*Aim of the task*: Pictures are not part of the copy. Reproduce all the records exactly.

(Object frequency data)
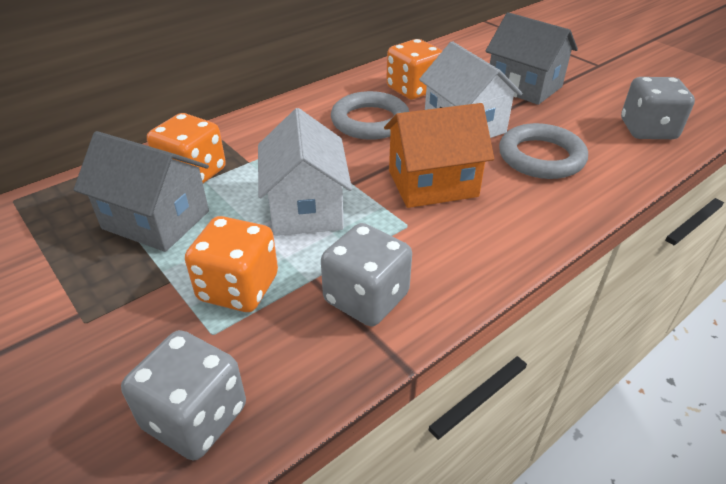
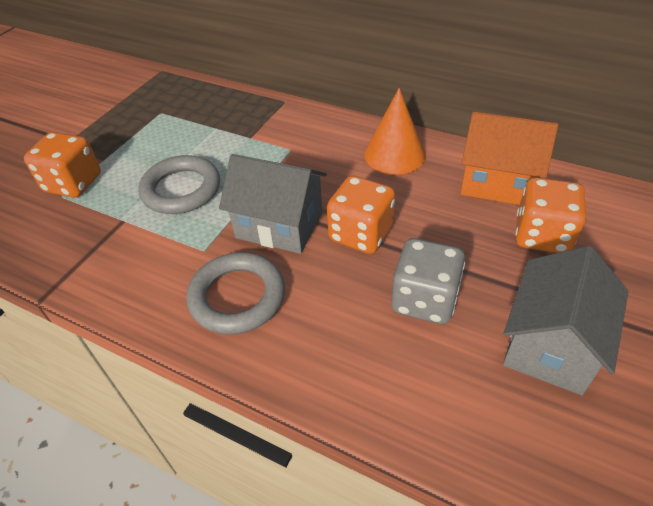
grey dice: 3 -> 1
orange cone: 0 -> 1
white house: 2 -> 0

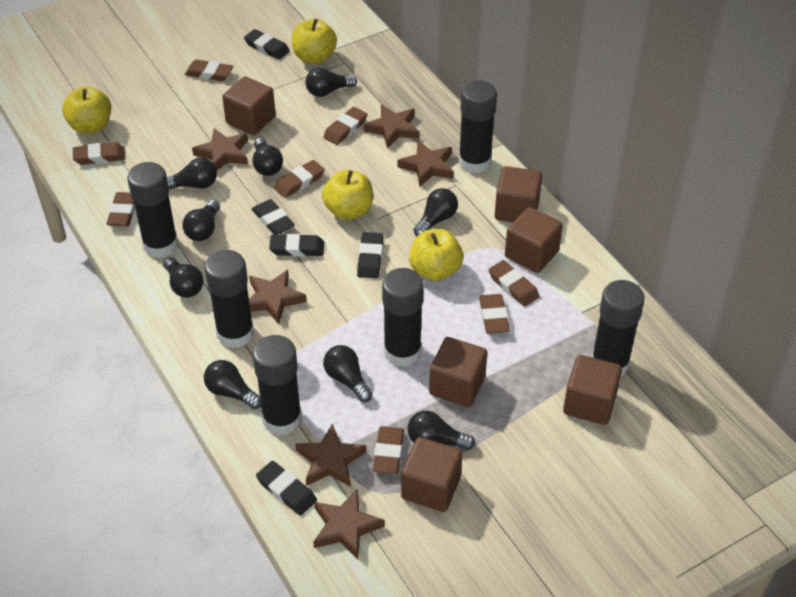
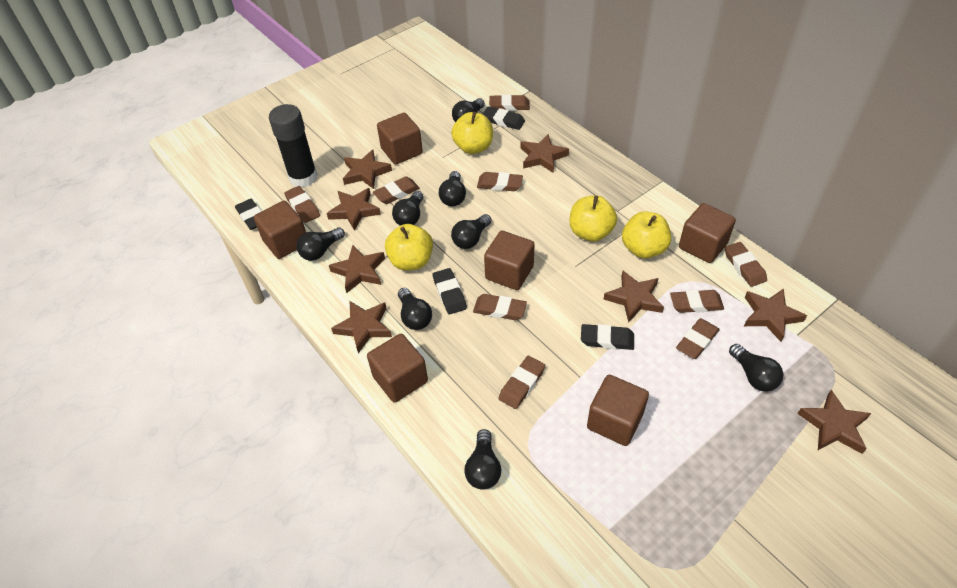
black eraser: 5 -> 4
black glue stick: 6 -> 1
black light bulb: 9 -> 8
brown eraser: 8 -> 9
brown star: 6 -> 8

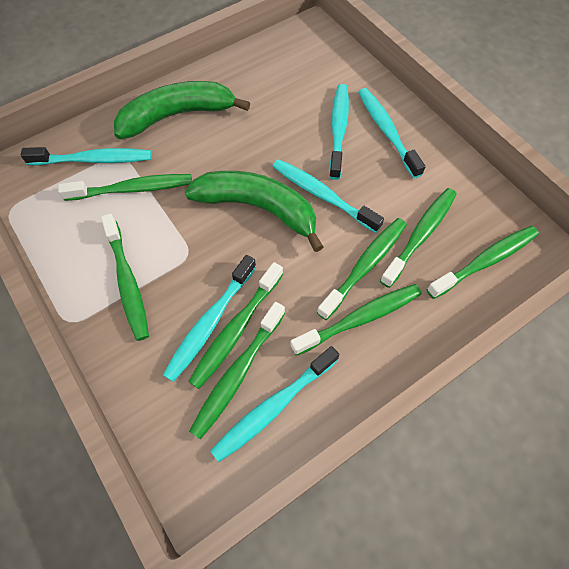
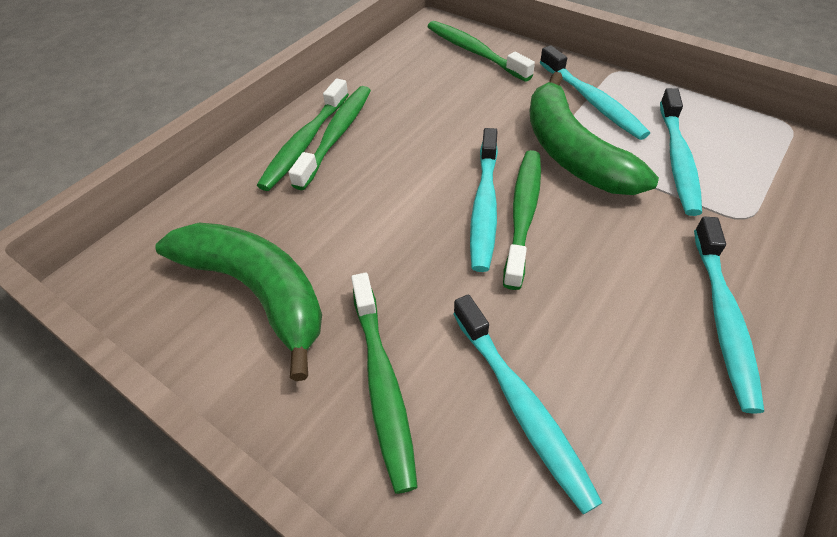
green toothbrush: 8 -> 5
turquoise toothbrush: 6 -> 5

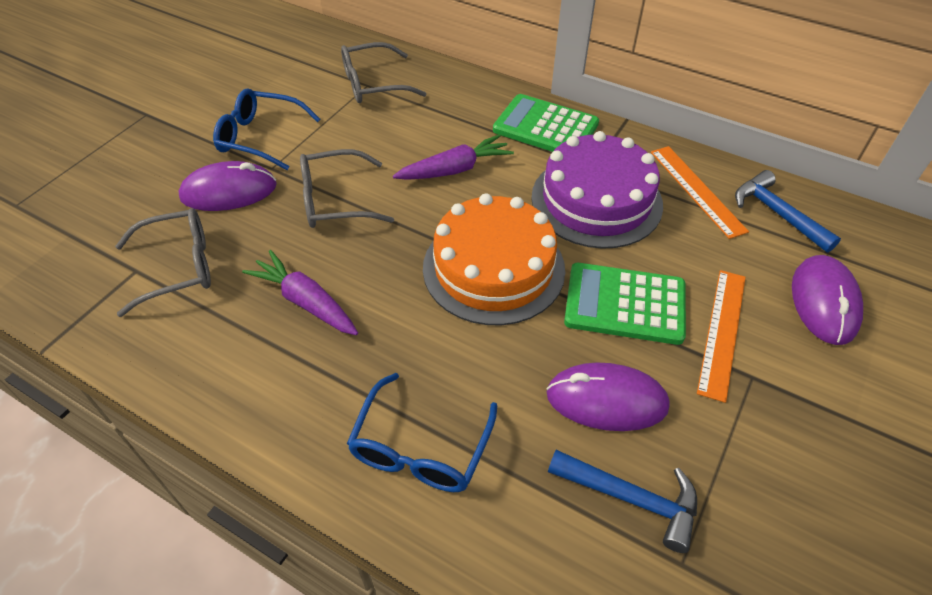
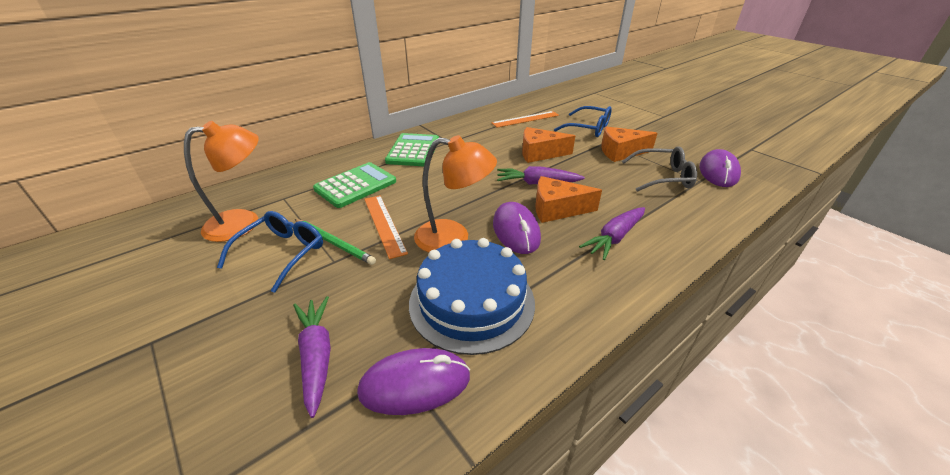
blue cake: 0 -> 1
blue hammer: 2 -> 0
green pencil: 0 -> 1
grey glasses: 3 -> 1
orange cake: 1 -> 0
orange cheese: 0 -> 3
orange lamp: 0 -> 2
purple cake: 1 -> 0
purple carrot: 2 -> 3

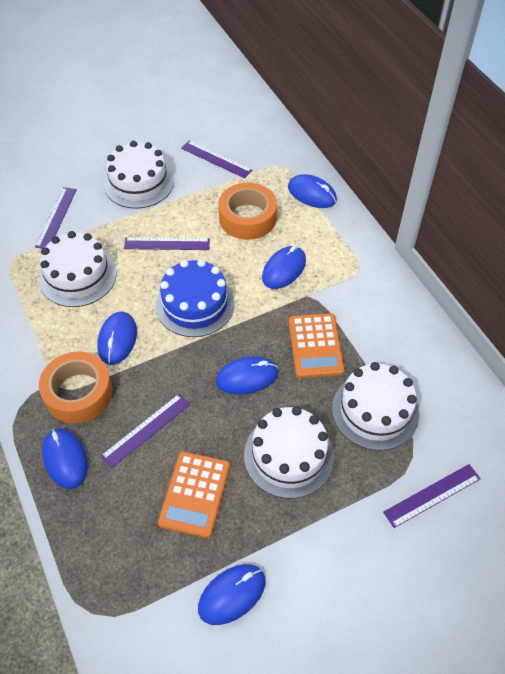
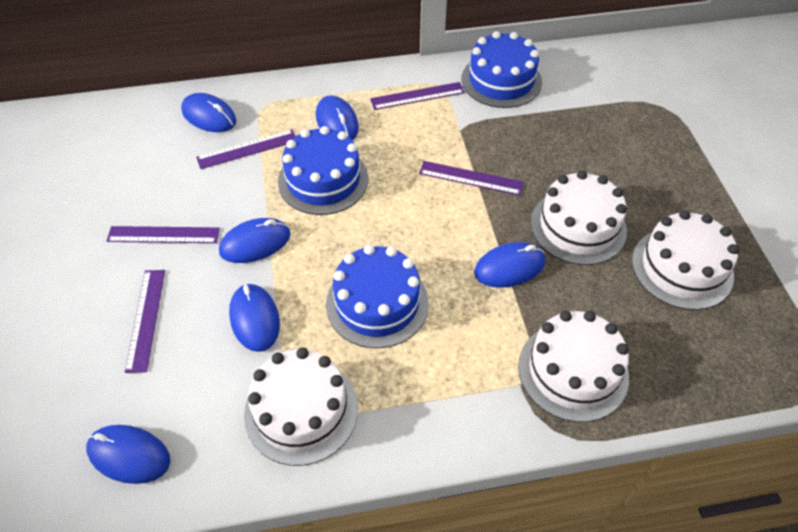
blue cake: 1 -> 3
orange calculator: 2 -> 0
orange tape: 2 -> 0

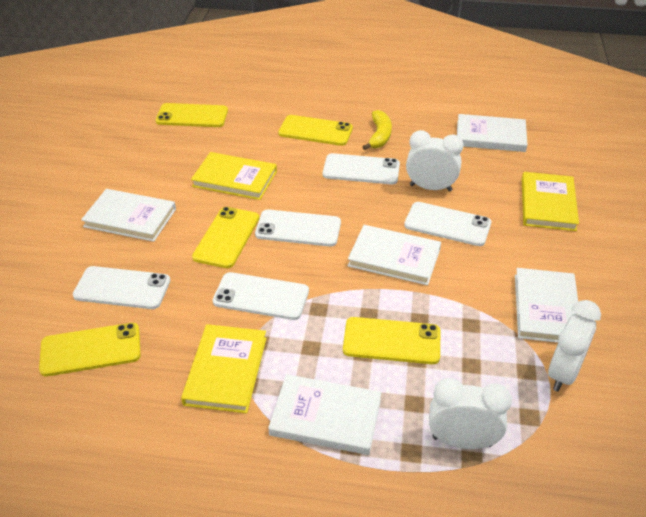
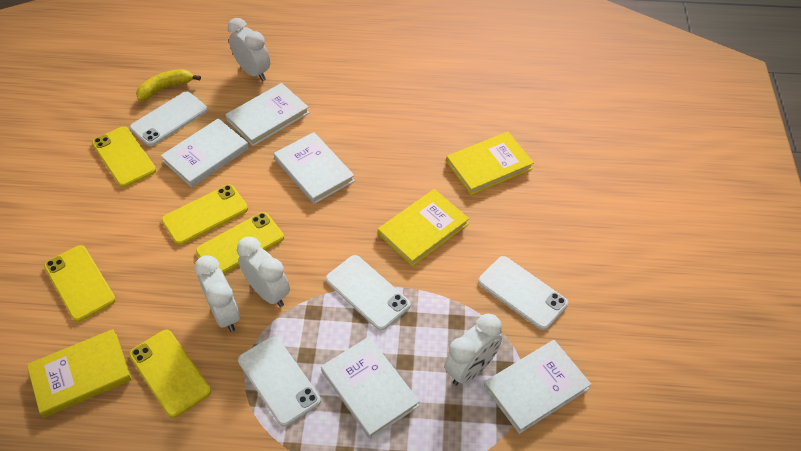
white clock: 3 -> 4
white phone: 5 -> 4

*Answer box*:
grey dice: 3 -> 1
orange cone: 0 -> 1
white house: 2 -> 0

black eraser: 5 -> 4
black glue stick: 6 -> 1
black light bulb: 9 -> 8
brown eraser: 8 -> 9
brown star: 6 -> 8

green toothbrush: 8 -> 5
turquoise toothbrush: 6 -> 5

blue cake: 0 -> 1
blue hammer: 2 -> 0
green pencil: 0 -> 1
grey glasses: 3 -> 1
orange cake: 1 -> 0
orange cheese: 0 -> 3
orange lamp: 0 -> 2
purple cake: 1 -> 0
purple carrot: 2 -> 3

blue cake: 1 -> 3
orange calculator: 2 -> 0
orange tape: 2 -> 0

white clock: 3 -> 4
white phone: 5 -> 4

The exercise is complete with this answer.